Written instruction. Print the material below verbatim, line by line, leaving out nothing and changing nothing.

______

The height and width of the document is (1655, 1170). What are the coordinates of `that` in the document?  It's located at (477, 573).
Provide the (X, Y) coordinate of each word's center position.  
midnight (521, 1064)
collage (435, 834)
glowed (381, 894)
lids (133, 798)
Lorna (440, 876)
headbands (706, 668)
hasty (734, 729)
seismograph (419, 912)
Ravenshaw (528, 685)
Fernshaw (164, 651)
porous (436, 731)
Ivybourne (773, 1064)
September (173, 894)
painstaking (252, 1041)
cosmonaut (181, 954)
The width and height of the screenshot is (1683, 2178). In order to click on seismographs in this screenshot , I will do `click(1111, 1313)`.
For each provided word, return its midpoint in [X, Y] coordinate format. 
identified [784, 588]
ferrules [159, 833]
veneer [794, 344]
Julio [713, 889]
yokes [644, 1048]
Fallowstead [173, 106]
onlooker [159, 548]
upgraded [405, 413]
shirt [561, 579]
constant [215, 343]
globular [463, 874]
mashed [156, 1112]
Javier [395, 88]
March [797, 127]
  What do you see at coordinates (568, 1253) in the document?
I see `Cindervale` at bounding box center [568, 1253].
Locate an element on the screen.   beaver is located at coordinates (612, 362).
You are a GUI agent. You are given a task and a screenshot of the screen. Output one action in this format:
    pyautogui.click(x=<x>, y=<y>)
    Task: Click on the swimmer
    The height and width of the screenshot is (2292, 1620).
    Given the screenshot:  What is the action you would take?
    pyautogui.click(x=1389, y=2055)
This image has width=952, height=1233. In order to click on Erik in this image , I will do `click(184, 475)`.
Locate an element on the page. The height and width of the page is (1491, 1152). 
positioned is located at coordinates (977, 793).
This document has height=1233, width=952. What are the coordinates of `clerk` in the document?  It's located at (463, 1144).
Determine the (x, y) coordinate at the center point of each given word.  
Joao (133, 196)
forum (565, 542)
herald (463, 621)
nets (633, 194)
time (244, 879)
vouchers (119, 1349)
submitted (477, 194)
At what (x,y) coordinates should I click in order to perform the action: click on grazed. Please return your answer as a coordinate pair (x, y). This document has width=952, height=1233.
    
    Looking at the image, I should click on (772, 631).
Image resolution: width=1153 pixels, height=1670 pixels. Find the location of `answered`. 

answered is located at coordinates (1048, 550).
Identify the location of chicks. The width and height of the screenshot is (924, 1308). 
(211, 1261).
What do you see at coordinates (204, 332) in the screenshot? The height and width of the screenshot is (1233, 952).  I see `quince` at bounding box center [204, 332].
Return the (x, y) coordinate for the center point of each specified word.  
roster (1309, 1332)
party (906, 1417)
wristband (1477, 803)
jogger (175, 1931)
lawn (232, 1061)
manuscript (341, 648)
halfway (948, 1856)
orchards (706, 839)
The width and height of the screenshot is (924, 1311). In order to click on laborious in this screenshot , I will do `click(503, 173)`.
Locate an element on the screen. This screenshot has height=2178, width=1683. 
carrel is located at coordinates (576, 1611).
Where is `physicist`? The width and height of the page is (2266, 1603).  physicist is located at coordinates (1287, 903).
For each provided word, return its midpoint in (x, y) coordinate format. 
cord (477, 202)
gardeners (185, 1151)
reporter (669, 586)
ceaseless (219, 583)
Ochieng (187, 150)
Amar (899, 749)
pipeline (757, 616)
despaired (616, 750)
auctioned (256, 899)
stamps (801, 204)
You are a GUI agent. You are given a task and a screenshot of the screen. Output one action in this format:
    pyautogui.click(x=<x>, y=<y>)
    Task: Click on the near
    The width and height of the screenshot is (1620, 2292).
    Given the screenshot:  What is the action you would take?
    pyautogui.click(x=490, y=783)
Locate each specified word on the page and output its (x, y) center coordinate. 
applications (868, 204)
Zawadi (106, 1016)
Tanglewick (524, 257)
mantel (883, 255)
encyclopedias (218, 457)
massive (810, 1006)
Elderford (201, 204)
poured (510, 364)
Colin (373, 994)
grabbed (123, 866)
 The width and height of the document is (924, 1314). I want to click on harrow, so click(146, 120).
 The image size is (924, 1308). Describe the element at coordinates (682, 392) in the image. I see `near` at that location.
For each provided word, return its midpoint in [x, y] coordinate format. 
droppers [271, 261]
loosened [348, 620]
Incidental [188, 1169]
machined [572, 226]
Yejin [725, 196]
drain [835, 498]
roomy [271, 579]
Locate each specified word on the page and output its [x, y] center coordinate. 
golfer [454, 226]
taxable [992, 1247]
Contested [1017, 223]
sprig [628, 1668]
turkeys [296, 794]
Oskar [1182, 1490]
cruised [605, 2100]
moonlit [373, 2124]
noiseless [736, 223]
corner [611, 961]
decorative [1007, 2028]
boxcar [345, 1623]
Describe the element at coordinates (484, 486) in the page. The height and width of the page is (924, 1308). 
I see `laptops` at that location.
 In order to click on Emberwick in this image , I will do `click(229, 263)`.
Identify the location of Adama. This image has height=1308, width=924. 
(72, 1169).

______

Complete output.
The height and width of the document is (1655, 1170). What are the coordinates of `that` in the document?  It's located at (477, 573).
Provide the (X, Y) coordinate of each word's center position.  
midnight (521, 1064)
collage (435, 834)
glowed (381, 894)
lids (133, 798)
Lorna (440, 876)
headbands (706, 668)
hasty (734, 729)
seismograph (419, 912)
Ravenshaw (528, 685)
Fernshaw (164, 651)
porous (436, 731)
Ivybourne (773, 1064)
September (173, 894)
painstaking (252, 1041)
cosmonaut (181, 954)
The width and height of the screenshot is (1683, 2178). In order to click on seismographs in this screenshot , I will do `click(1111, 1313)`.
For each provided word, return its midpoint in [X, Y] coordinate format. 
identified [784, 588]
ferrules [159, 833]
veneer [794, 344]
Julio [713, 889]
yokes [644, 1048]
Fallowstead [173, 106]
onlooker [159, 548]
upgraded [405, 413]
shirt [561, 579]
constant [215, 343]
globular [463, 874]
mashed [156, 1112]
Javier [395, 88]
March [797, 127]
  What do you see at coordinates (568, 1253) in the document?
I see `Cindervale` at bounding box center [568, 1253].
Locate an element on the screen.   beaver is located at coordinates (612, 362).
You are a GUI agent. You are given a task and a screenshot of the screen. Output one action in this format:
    pyautogui.click(x=<x>, y=<y>)
    Task: Click on the swimmer
    The height and width of the screenshot is (2292, 1620).
    Given the screenshot:  What is the action you would take?
    pyautogui.click(x=1389, y=2055)
This image has width=952, height=1233. In order to click on Erik in this image , I will do `click(184, 475)`.
Locate an element on the page. The height and width of the page is (1491, 1152). 
positioned is located at coordinates (977, 793).
This document has height=1233, width=952. What are the coordinates of `clerk` in the document?  It's located at (463, 1144).
Determine the (x, y) coordinate at the center point of each given word.  
Joao (133, 196)
forum (565, 542)
herald (463, 621)
nets (633, 194)
time (244, 879)
vouchers (119, 1349)
submitted (477, 194)
At what (x,y) coordinates should I click in order to perform the action: click on grazed. Please return your answer as a coordinate pair (x, y). This document has width=952, height=1233.
    
    Looking at the image, I should click on (772, 631).
Image resolution: width=1153 pixels, height=1670 pixels. Find the location of `answered`. 

answered is located at coordinates (1048, 550).
Identify the location of chicks. The width and height of the screenshot is (924, 1308). 
(211, 1261).
What do you see at coordinates (204, 332) in the screenshot? The height and width of the screenshot is (1233, 952).  I see `quince` at bounding box center [204, 332].
Return the (x, y) coordinate for the center point of each specified word.  
roster (1309, 1332)
party (906, 1417)
wristband (1477, 803)
jogger (175, 1931)
lawn (232, 1061)
manuscript (341, 648)
halfway (948, 1856)
orchards (706, 839)
The width and height of the screenshot is (924, 1311). In order to click on laborious in this screenshot , I will do `click(503, 173)`.
Locate an element on the screen. This screenshot has height=2178, width=1683. 
carrel is located at coordinates (576, 1611).
Where is `physicist`? The width and height of the page is (2266, 1603).  physicist is located at coordinates (1287, 903).
For each provided word, return its midpoint in (x, y) coordinate format. 
cord (477, 202)
gardeners (185, 1151)
reporter (669, 586)
ceaseless (219, 583)
Ochieng (187, 150)
Amar (899, 749)
pipeline (757, 616)
despaired (616, 750)
auctioned (256, 899)
stamps (801, 204)
You are a GUI agent. You are given a task and a screenshot of the screen. Output one action in this format:
    pyautogui.click(x=<x>, y=<y>)
    Task: Click on the near
    The width and height of the screenshot is (1620, 2292).
    Given the screenshot:  What is the action you would take?
    pyautogui.click(x=490, y=783)
Locate each specified word on the page and output its (x, y) center coordinate. 
applications (868, 204)
Zawadi (106, 1016)
Tanglewick (524, 257)
mantel (883, 255)
encyclopedias (218, 457)
massive (810, 1006)
Elderford (201, 204)
poured (510, 364)
Colin (373, 994)
grabbed (123, 866)
 The width and height of the document is (924, 1314). I want to click on harrow, so click(146, 120).
 The image size is (924, 1308). Describe the element at coordinates (682, 392) in the image. I see `near` at that location.
For each provided word, return its midpoint in [x, y] coordinate format. 
droppers [271, 261]
loosened [348, 620]
Incidental [188, 1169]
machined [572, 226]
Yejin [725, 196]
drain [835, 498]
roomy [271, 579]
Locate each specified word on the page and output its [x, y] center coordinate. 
golfer [454, 226]
taxable [992, 1247]
Contested [1017, 223]
sprig [628, 1668]
turkeys [296, 794]
Oskar [1182, 1490]
cruised [605, 2100]
moonlit [373, 2124]
noiseless [736, 223]
corner [611, 961]
decorative [1007, 2028]
boxcar [345, 1623]
Describe the element at coordinates (484, 486) in the page. The height and width of the page is (924, 1308). 
I see `laptops` at that location.
 In order to click on Emberwick in this image , I will do `click(229, 263)`.
Identify the location of Adama. This image has height=1308, width=924. 
(72, 1169).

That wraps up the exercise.